> [Aim of the task] What is needed is every line of the data that includes the word "white". Please copy each one.

> [Given records]
Start of Block

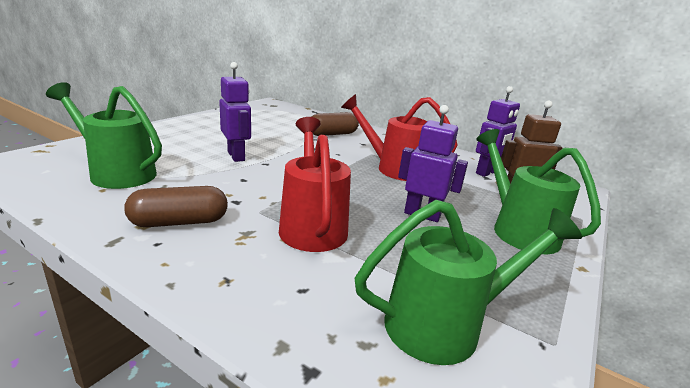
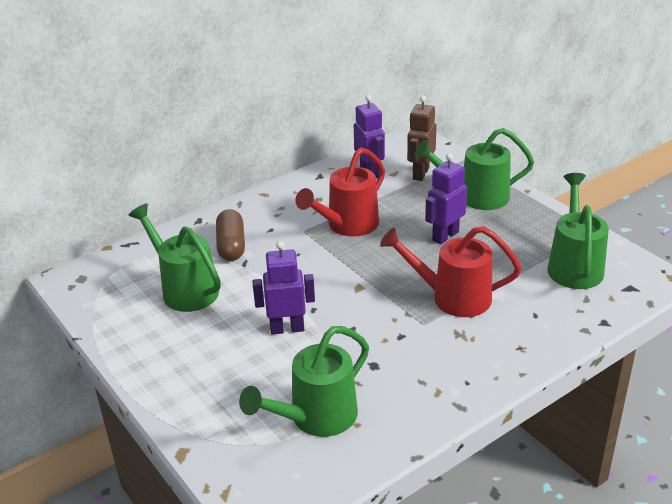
camera: 65 degrees left, 10 degrees up
(179, 222) = (435, 370): brown capsule -> none
(274, 126) = (185, 289): none -> green watering can

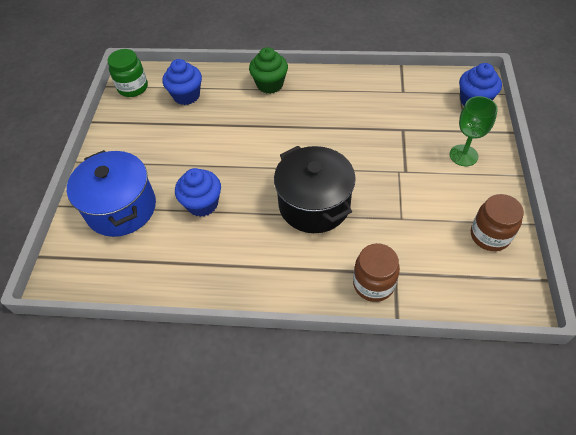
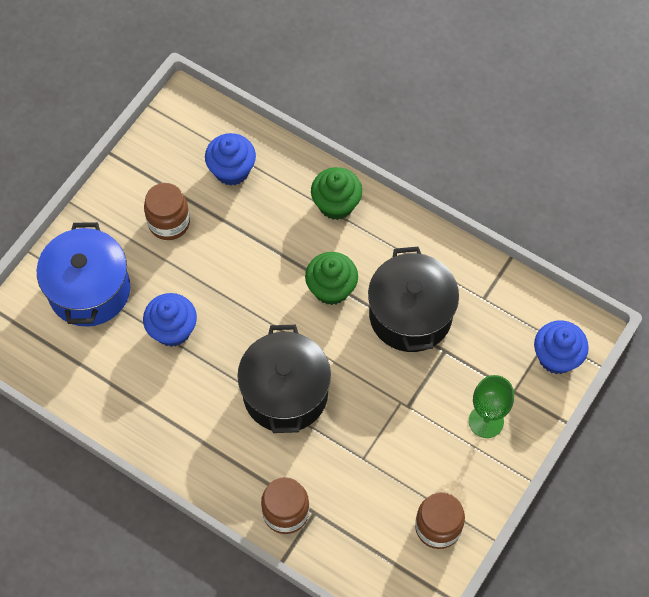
camera: 25 degrees right, 10 degrees up
(133, 87) = (177, 125): green jar -> none
(159, 142) = (169, 223): none -> brown jar
(300, 129) = (331, 288): none -> green cupcake
(364, 120) = (410, 315): none -> black pot

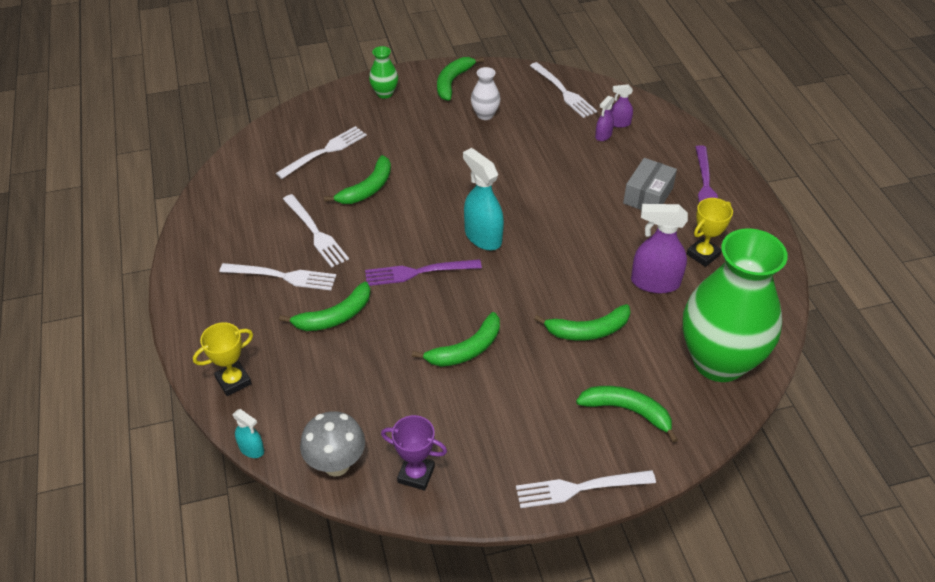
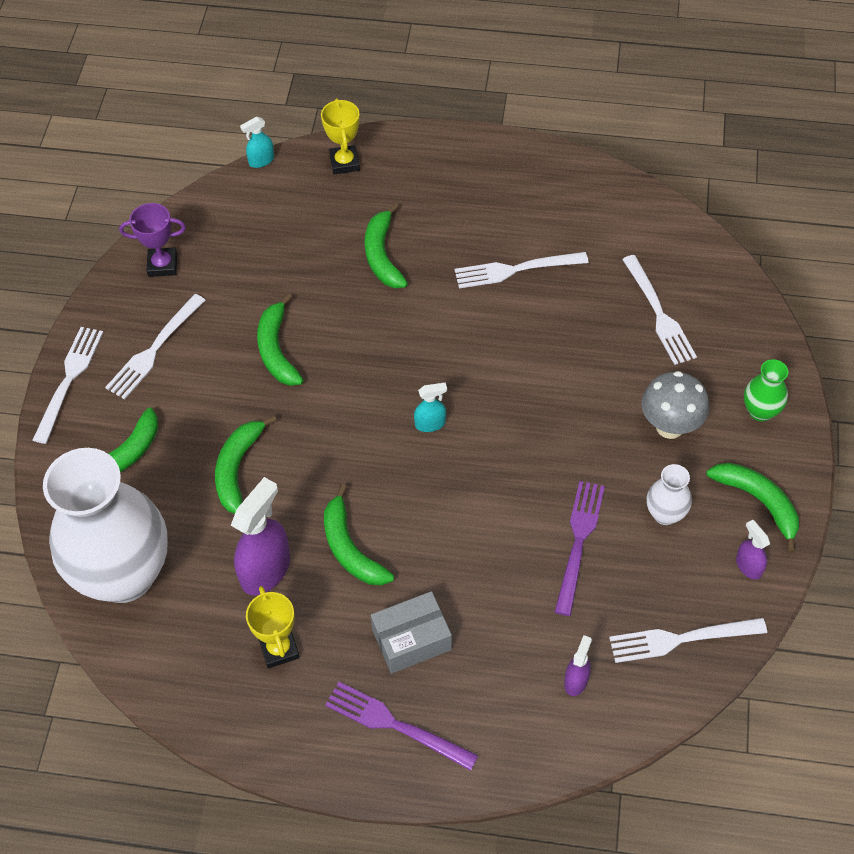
camera: 115 degrees right, 10 degrees up
(283, 276) = (462, 227): white fork -> white fork (154, 350)
(336, 464) = (209, 213): grey mushroom -> grey mushroom (669, 426)
(367, 188) = (569, 337): green banana -> green banana (350, 548)
(416, 474) = (162, 265): purple trophy -> purple trophy turned 45 degrees clockwise
(417, 272) = (406, 343): purple fork -> purple fork (579, 541)
(483, 237) = (430, 424): turquoise spray bottle -> turquoise spray bottle, size x0.52
(603, 135) = (558, 645): purple spray bottle -> purple spray bottle (748, 566)
(648, 196) = (411, 640): grey box -> grey box turned 75 degrees counterclockwise
(718, 361) = (124, 575): green vase -> white vase

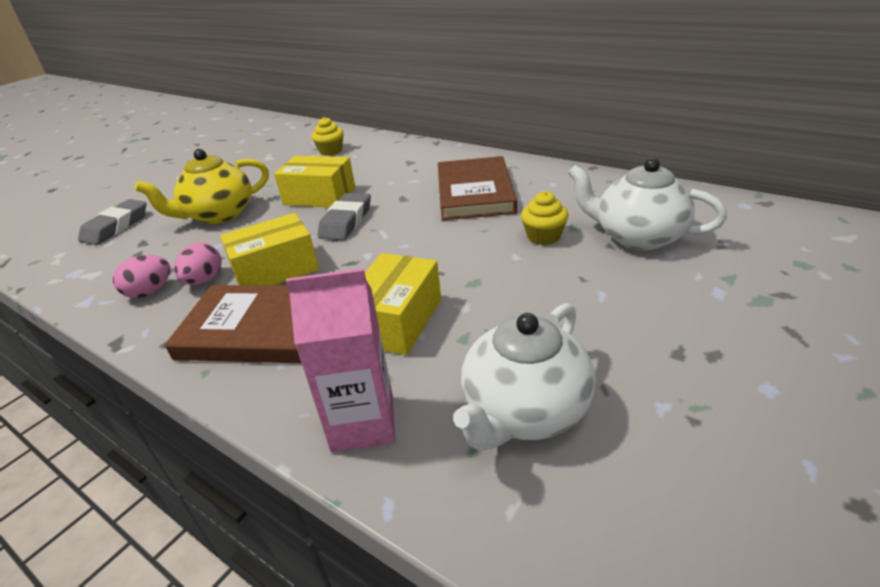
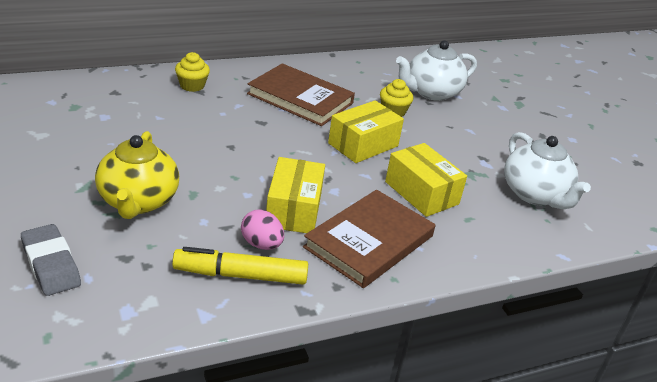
camera: 65 degrees left, 0 degrees up
(150, 292) = (240, 275): pink egg -> yellow marker
(319, 196) = (193, 147): yellow box -> yellow box (363, 144)
(331, 151) = (99, 105): yellow cupcake -> yellow cupcake (192, 85)
(346, 221) = (261, 156): grey eraser -> none
(363, 423) = (501, 240): pink carton -> none

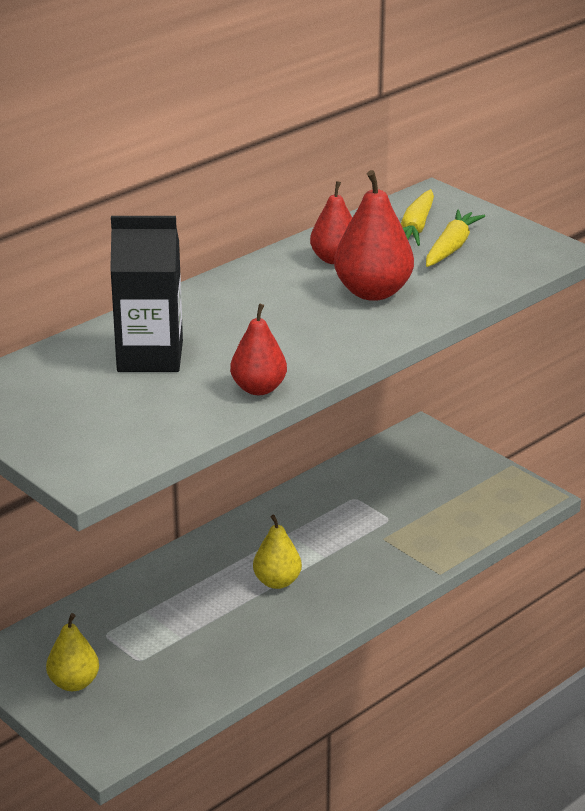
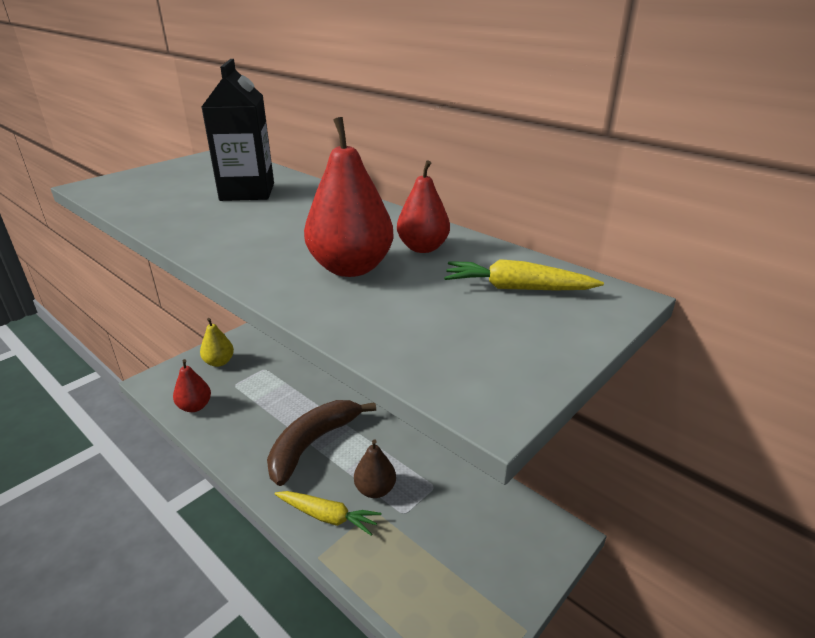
camera: 85 degrees right, 0 degrees up
(258, 388) = (178, 227): red pear -> red pear (195, 406)
(277, 582) = (313, 444): yellow pear -> brown banana
(355, 536) = (375, 489): none -> brown pear
(451, 247) = (472, 312): yellow carrot -> yellow carrot (327, 516)

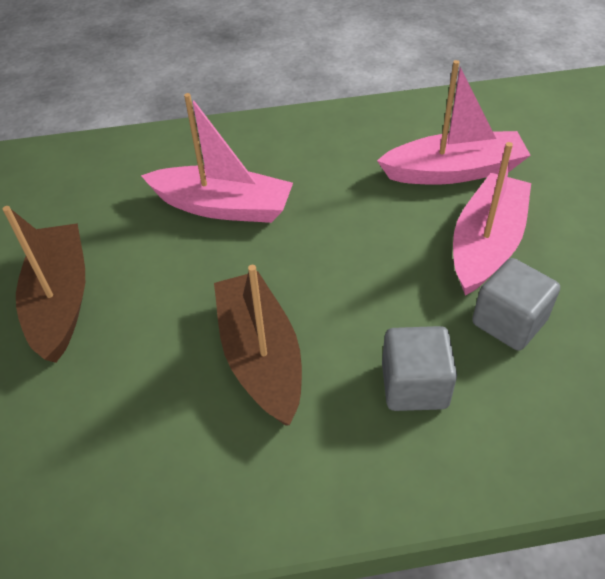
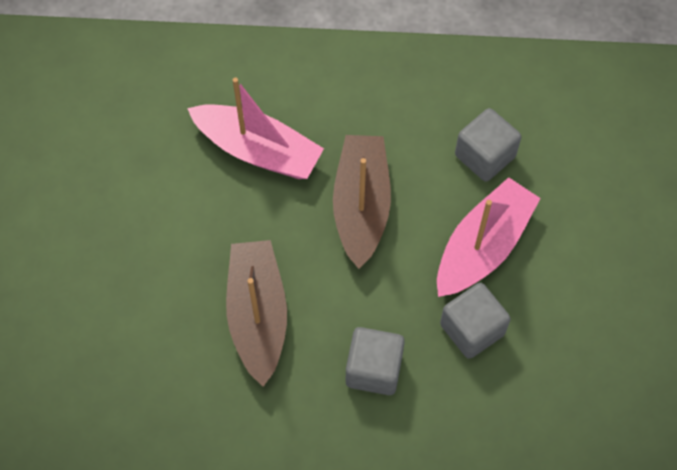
camera: 10 degrees right, 15 degrees up
(60, 300) = (101, 222): brown boat -> brown boat (361, 205)
(454, 171) = (485, 156): pink boat -> grey cube

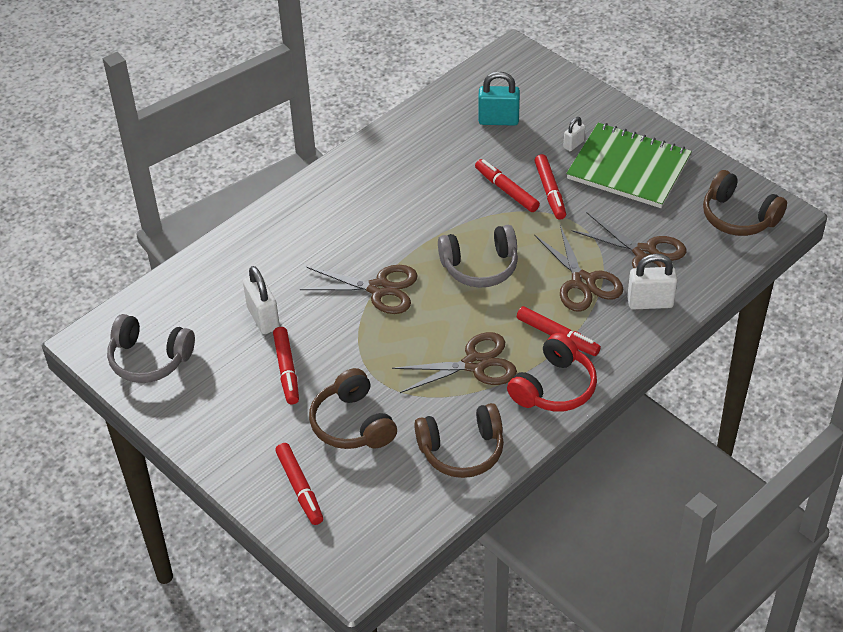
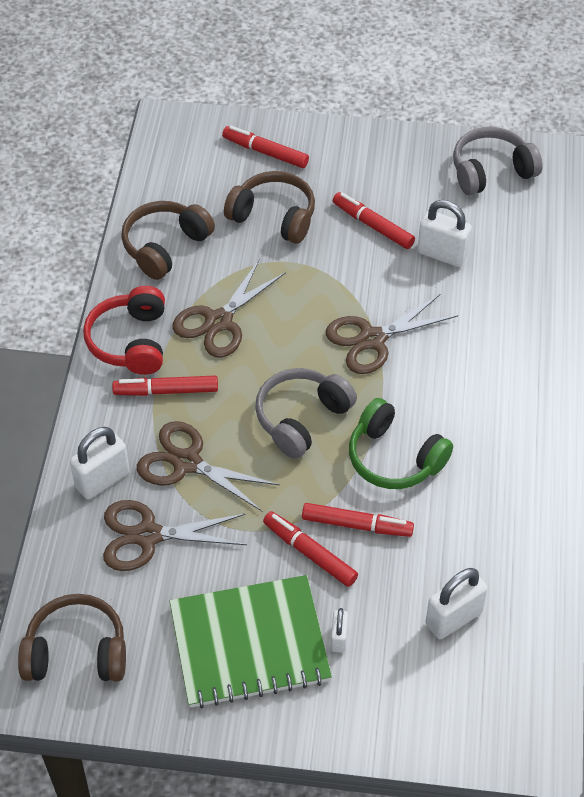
camera: 140 degrees right, 5 degrees up
(444, 212) = (394, 458): none -> green headphones
(498, 120) = (453, 618): turquoise padlock -> white padlock

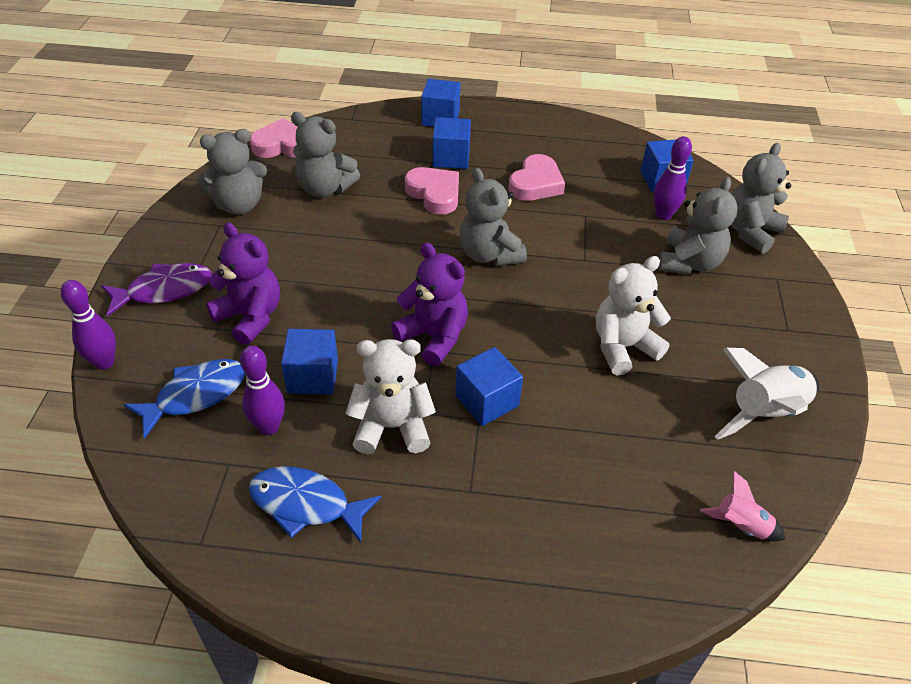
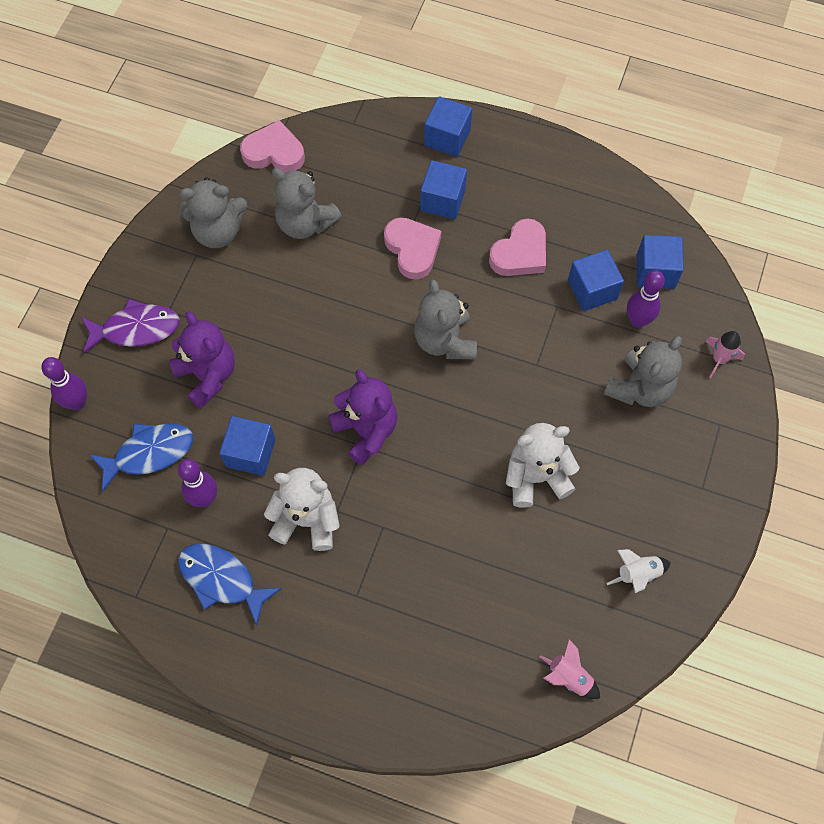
camera: 15 degrees right, 20 degrees up
(487, 401) = (394, 510): blue cube -> blue cube (592, 290)
(750, 231) = (719, 359): grey teddy bear -> pink rocket
(764, 413) = (637, 574): white rocket -> white rocket, size x0.55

End of Block

> [Output for this exercise]
(283, 276) = (462, 227): white fork -> white fork (154, 350)
(718, 361) = (124, 575): green vase -> white vase
(498, 120) = (453, 618): turquoise padlock -> white padlock
(764, 413) = (637, 574): white rocket -> white rocket, size x0.55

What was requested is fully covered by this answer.